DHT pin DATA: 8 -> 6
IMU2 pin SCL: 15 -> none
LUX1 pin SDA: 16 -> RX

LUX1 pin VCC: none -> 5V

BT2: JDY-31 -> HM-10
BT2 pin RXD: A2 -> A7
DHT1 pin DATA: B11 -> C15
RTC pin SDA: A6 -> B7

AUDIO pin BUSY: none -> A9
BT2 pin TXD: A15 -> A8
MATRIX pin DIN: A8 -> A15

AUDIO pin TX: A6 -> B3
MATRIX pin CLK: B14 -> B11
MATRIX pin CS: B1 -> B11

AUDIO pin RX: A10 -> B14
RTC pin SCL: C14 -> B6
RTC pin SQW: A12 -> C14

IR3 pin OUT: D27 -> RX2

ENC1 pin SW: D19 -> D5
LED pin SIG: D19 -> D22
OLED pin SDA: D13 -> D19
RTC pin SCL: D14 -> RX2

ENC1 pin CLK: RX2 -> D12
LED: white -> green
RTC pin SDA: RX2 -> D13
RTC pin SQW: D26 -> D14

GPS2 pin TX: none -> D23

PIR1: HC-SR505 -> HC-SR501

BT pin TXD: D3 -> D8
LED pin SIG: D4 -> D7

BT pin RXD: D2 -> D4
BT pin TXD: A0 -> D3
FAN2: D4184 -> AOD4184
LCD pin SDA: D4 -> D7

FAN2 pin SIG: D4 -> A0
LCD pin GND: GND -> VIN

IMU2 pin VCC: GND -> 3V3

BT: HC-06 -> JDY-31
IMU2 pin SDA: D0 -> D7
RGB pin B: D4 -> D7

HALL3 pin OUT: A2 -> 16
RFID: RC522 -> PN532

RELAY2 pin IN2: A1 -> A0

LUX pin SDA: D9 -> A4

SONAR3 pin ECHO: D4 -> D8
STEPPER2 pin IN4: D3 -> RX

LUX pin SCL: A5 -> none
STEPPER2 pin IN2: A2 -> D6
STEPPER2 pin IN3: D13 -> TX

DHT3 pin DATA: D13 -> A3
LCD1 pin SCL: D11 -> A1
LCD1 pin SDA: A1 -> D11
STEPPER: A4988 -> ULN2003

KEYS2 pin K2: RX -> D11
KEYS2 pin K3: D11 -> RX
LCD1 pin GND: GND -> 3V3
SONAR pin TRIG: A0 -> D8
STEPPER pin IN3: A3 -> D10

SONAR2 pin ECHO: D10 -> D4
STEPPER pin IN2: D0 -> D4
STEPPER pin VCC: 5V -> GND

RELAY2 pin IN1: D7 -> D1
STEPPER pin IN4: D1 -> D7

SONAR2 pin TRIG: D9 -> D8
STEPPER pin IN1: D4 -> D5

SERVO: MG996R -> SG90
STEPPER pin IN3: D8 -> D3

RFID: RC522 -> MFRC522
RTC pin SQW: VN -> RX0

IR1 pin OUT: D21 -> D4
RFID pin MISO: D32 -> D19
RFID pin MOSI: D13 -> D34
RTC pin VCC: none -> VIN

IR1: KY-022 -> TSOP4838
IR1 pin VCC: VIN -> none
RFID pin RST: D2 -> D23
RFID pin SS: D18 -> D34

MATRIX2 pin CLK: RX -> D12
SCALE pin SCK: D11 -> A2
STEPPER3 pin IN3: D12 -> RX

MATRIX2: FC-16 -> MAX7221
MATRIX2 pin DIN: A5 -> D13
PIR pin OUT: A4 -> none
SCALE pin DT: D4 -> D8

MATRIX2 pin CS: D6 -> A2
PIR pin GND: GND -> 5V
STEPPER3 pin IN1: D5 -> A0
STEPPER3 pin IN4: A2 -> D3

....

WORK TO COMPLETE: Repeat the lines from the first one in the records through the line containing "IR1 pin OUT: D21 -> D4", exactly as written, and nothing else.

TASK ANSWER:
DHT pin DATA: 8 -> 6
IMU2 pin SCL: 15 -> none
LUX1 pin SDA: 16 -> RX

LUX1 pin VCC: none -> 5V

BT2: JDY-31 -> HM-10
BT2 pin RXD: A2 -> A7
DHT1 pin DATA: B11 -> C15
RTC pin SDA: A6 -> B7

AUDIO pin BUSY: none -> A9
BT2 pin TXD: A15 -> A8
MATRIX pin DIN: A8 -> A15

AUDIO pin TX: A6 -> B3
MATRIX pin CLK: B14 -> B11
MATRIX pin CS: B1 -> B11

AUDIO pin RX: A10 -> B14
RTC pin SCL: C14 -> B6
RTC pin SQW: A12 -> C14

IR3 pin OUT: D27 -> RX2

ENC1 pin SW: D19 -> D5
LED pin SIG: D19 -> D22
OLED pin SDA: D13 -> D19
RTC pin SCL: D14 -> RX2

ENC1 pin CLK: RX2 -> D12
LED: white -> green
RTC pin SDA: RX2 -> D13
RTC pin SQW: D26 -> D14

GPS2 pin TX: none -> D23

PIR1: HC-SR505 -> HC-SR501

BT pin TXD: D3 -> D8
LED pin SIG: D4 -> D7

BT pin RXD: D2 -> D4
BT pin TXD: A0 -> D3
FAN2: D4184 -> AOD4184
LCD pin SDA: D4 -> D7

FAN2 pin SIG: D4 -> A0
LCD pin GND: GND -> VIN

IMU2 pin VCC: GND -> 3V3

BT: HC-06 -> JDY-31
IMU2 pin SDA: D0 -> D7
RGB pin B: D4 -> D7

HALL3 pin OUT: A2 -> 16
RFID: RC522 -> PN532

RELAY2 pin IN2: A1 -> A0

LUX pin SDA: D9 -> A4

SONAR3 pin ECHO: D4 -> D8
STEPPER2 pin IN4: D3 -> RX

LUX pin SCL: A5 -> none
STEPPER2 pin IN2: A2 -> D6
STEPPER2 pin IN3: D13 -> TX

DHT3 pin DATA: D13 -> A3
LCD1 pin SCL: D11 -> A1
LCD1 pin SDA: A1 -> D11
STEPPER: A4988 -> ULN2003

KEYS2 pin K2: RX -> D11
KEYS2 pin K3: D11 -> RX
LCD1 pin GND: GND -> 3V3
SONAR pin TRIG: A0 -> D8
STEPPER pin IN3: A3 -> D10

SONAR2 pin ECHO: D10 -> D4
STEPPER pin IN2: D0 -> D4
STEPPER pin VCC: 5V -> GND

RELAY2 pin IN1: D7 -> D1
STEPPER pin IN4: D1 -> D7

SONAR2 pin TRIG: D9 -> D8
STEPPER pin IN1: D4 -> D5

SERVO: MG996R -> SG90
STEPPER pin IN3: D8 -> D3

RFID: RC522 -> MFRC522
RTC pin SQW: VN -> RX0

IR1 pin OUT: D21 -> D4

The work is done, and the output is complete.